(Study material)

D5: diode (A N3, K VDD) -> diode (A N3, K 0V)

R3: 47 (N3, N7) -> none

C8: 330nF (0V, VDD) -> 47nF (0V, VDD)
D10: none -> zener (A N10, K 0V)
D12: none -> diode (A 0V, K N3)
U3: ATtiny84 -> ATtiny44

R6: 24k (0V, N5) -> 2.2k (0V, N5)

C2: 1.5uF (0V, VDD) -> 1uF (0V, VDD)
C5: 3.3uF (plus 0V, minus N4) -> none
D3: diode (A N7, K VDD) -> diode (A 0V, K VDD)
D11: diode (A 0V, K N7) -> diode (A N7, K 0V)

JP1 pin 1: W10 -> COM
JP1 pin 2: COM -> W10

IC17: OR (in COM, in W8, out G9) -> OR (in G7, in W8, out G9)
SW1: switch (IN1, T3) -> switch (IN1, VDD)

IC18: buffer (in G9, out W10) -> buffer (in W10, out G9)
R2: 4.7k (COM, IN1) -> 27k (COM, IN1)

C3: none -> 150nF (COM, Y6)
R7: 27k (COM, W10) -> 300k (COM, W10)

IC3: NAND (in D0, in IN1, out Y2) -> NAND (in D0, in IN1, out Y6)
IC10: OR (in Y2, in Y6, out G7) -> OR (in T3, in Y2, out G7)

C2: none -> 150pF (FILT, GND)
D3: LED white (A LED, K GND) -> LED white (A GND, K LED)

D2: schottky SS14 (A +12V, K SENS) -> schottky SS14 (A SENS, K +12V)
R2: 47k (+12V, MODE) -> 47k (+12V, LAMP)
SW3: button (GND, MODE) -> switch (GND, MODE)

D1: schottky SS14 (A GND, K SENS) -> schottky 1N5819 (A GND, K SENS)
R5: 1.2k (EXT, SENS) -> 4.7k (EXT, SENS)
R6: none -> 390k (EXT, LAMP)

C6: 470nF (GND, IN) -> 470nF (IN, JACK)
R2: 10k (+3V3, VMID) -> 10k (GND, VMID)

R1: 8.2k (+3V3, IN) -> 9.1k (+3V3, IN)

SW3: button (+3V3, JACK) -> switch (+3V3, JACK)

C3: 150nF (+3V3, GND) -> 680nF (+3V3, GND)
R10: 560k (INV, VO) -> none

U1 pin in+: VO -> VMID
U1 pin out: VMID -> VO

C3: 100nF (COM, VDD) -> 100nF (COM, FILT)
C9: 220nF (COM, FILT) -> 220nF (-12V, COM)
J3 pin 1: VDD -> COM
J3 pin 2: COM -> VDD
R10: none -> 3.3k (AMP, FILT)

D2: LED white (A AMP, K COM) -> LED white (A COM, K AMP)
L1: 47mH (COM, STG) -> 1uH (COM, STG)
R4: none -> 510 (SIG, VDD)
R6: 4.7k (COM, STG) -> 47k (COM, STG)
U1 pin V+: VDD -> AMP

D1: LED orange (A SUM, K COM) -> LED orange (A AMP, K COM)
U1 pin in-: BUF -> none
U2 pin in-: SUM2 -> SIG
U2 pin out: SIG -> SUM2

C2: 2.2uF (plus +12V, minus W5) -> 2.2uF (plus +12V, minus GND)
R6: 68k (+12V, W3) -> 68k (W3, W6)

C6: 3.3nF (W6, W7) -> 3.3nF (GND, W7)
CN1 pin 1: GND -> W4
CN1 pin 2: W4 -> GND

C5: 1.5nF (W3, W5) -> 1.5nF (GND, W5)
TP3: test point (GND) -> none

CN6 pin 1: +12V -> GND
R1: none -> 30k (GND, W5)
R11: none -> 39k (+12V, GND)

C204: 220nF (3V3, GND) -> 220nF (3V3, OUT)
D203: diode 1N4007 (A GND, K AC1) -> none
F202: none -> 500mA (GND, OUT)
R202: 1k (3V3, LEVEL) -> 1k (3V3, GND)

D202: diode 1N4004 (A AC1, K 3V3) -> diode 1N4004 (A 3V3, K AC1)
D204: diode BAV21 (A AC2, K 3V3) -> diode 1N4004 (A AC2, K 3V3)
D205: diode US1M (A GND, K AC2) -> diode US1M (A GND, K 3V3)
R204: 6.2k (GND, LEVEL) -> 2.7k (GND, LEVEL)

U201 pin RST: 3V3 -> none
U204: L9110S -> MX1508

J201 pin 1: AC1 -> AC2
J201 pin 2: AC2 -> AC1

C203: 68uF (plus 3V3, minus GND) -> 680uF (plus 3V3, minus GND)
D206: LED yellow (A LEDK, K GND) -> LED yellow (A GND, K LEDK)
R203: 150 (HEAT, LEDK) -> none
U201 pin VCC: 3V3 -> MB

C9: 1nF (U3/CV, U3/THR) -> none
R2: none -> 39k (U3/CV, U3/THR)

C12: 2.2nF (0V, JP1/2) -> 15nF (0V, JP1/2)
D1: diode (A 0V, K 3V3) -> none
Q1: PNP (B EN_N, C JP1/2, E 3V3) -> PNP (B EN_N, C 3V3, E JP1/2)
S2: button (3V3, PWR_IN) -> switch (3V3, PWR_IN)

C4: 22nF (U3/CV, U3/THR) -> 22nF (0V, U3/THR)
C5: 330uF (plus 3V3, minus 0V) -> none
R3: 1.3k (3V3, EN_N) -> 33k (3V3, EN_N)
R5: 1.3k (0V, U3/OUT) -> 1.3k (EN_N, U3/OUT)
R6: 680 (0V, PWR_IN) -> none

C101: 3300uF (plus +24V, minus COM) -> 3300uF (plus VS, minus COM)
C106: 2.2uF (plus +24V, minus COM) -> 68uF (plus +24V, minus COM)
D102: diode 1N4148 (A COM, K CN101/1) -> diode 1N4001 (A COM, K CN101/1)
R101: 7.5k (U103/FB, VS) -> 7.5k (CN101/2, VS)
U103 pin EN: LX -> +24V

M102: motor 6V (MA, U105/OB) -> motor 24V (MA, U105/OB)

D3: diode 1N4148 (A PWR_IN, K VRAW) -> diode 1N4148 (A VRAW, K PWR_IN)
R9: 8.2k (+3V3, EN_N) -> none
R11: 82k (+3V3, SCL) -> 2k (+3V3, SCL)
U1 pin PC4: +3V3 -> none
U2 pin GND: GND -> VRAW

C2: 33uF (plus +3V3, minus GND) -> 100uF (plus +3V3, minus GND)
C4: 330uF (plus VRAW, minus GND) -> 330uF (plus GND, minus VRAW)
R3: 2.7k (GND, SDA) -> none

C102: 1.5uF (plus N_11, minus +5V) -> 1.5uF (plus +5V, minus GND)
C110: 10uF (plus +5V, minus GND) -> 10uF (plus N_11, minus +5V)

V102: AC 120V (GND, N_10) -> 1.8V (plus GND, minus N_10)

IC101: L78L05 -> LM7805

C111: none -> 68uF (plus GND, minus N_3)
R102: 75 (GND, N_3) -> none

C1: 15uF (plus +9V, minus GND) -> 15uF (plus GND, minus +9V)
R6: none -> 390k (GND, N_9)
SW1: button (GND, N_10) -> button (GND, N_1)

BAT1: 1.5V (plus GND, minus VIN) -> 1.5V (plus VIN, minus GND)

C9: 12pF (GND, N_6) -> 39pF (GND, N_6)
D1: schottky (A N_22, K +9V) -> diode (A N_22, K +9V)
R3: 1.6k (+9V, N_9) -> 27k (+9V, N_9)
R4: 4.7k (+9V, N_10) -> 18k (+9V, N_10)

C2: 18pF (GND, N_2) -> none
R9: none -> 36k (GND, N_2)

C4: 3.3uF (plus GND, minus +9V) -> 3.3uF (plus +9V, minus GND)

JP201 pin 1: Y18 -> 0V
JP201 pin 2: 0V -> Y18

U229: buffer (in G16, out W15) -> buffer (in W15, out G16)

(End Study material)

- Task statement
Please transcribe only the lines in the records above running from the line that has "D1: LED orange" through the line that has "C5: 1.5nF (W3, W5) -> 1.5nF (GND, W5)", both included, exactly as they appear.

- Answer to this problem
D1: LED orange (A SUM, K COM) -> LED orange (A AMP, K COM)
U1 pin in-: BUF -> none
U2 pin in-: SUM2 -> SIG
U2 pin out: SIG -> SUM2

C2: 2.2uF (plus +12V, minus W5) -> 2.2uF (plus +12V, minus GND)
R6: 68k (+12V, W3) -> 68k (W3, W6)

C6: 3.3nF (W6, W7) -> 3.3nF (GND, W7)
CN1 pin 1: GND -> W4
CN1 pin 2: W4 -> GND

C5: 1.5nF (W3, W5) -> 1.5nF (GND, W5)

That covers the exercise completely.